* [What to work on]
Beginning at the line containing "D1: LED white", repeat each line below exactly up to and including the line containing "R1: 4.7k (GND, STG) -> 4.7k (GND, SIG)". Do not repeat the pictures.

* [Records for this exercise]
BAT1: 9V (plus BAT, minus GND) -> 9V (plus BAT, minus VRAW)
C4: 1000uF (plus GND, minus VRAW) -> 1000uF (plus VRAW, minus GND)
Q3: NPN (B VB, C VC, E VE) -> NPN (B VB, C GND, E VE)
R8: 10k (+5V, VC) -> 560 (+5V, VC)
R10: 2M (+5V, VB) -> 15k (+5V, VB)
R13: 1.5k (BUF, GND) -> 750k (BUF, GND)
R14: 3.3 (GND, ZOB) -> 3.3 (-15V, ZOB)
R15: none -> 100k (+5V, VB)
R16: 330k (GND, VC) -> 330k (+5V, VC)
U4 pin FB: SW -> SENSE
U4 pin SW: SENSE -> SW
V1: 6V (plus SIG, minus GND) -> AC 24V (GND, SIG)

---

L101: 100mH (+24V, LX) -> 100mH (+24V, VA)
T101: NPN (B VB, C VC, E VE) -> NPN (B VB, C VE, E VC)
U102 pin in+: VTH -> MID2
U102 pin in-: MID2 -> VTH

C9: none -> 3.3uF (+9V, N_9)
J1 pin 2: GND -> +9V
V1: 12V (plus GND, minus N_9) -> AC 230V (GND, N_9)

--

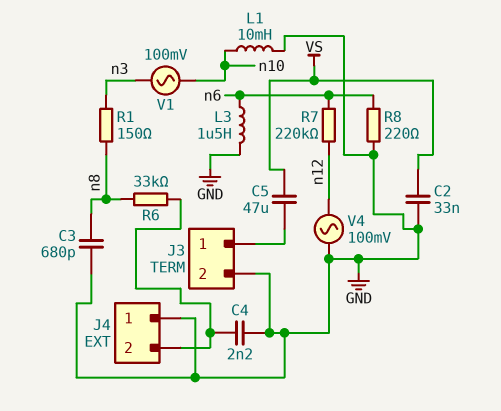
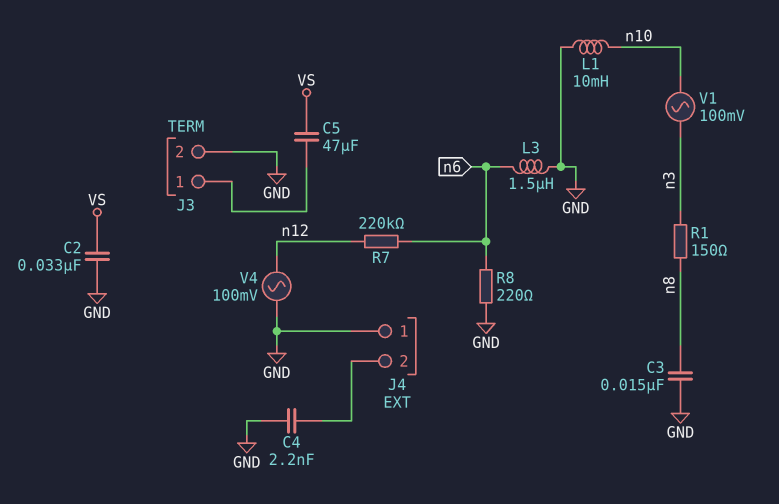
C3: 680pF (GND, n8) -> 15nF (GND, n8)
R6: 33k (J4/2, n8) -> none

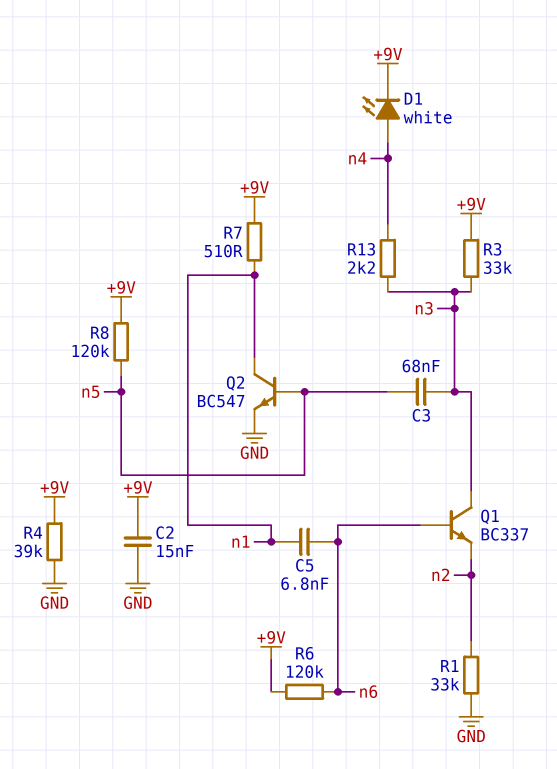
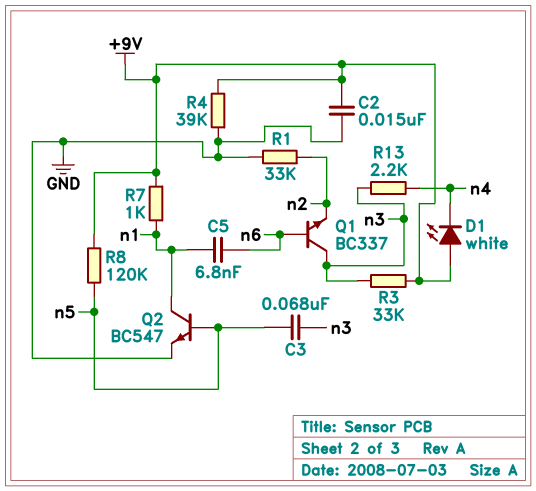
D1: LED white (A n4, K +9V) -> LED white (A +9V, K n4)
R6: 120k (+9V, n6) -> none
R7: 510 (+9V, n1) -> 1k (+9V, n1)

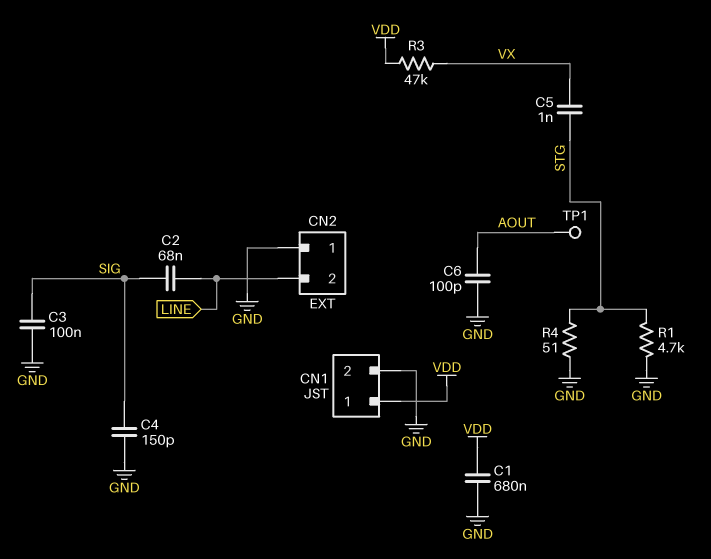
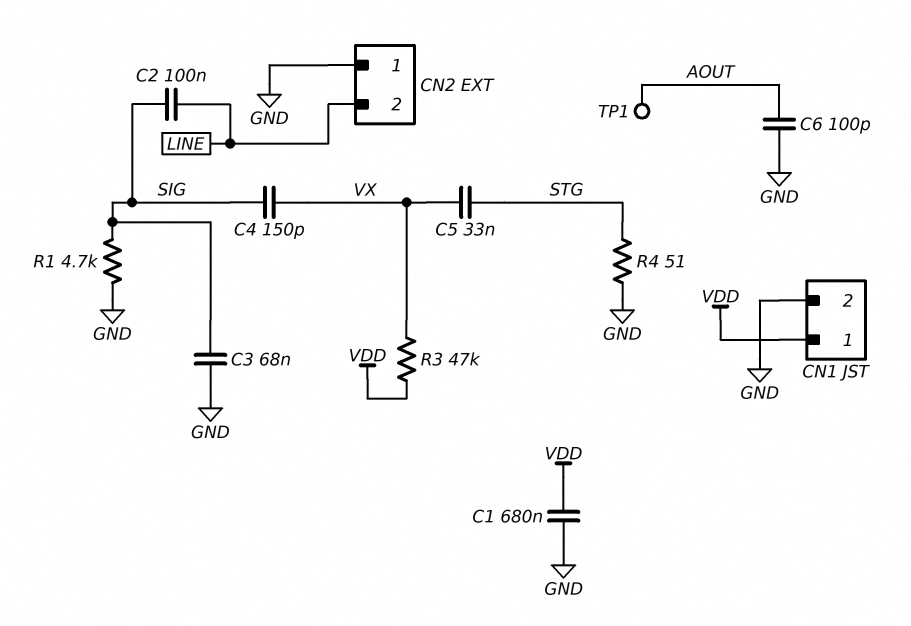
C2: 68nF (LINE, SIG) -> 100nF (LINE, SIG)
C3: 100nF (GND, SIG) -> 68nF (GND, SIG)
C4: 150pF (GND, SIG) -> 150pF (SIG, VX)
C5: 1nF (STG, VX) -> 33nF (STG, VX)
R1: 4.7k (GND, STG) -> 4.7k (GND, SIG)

* [Written response]
D1: LED white (A n4, K +9V) -> LED white (A +9V, K n4)
R6: 120k (+9V, n6) -> none
R7: 510 (+9V, n1) -> 1k (+9V, n1)

C2: 68nF (LINE, SIG) -> 100nF (LINE, SIG)
C3: 100nF (GND, SIG) -> 68nF (GND, SIG)
C4: 150pF (GND, SIG) -> 150pF (SIG, VX)
C5: 1nF (STG, VX) -> 33nF (STG, VX)
R1: 4.7k (GND, STG) -> 4.7k (GND, SIG)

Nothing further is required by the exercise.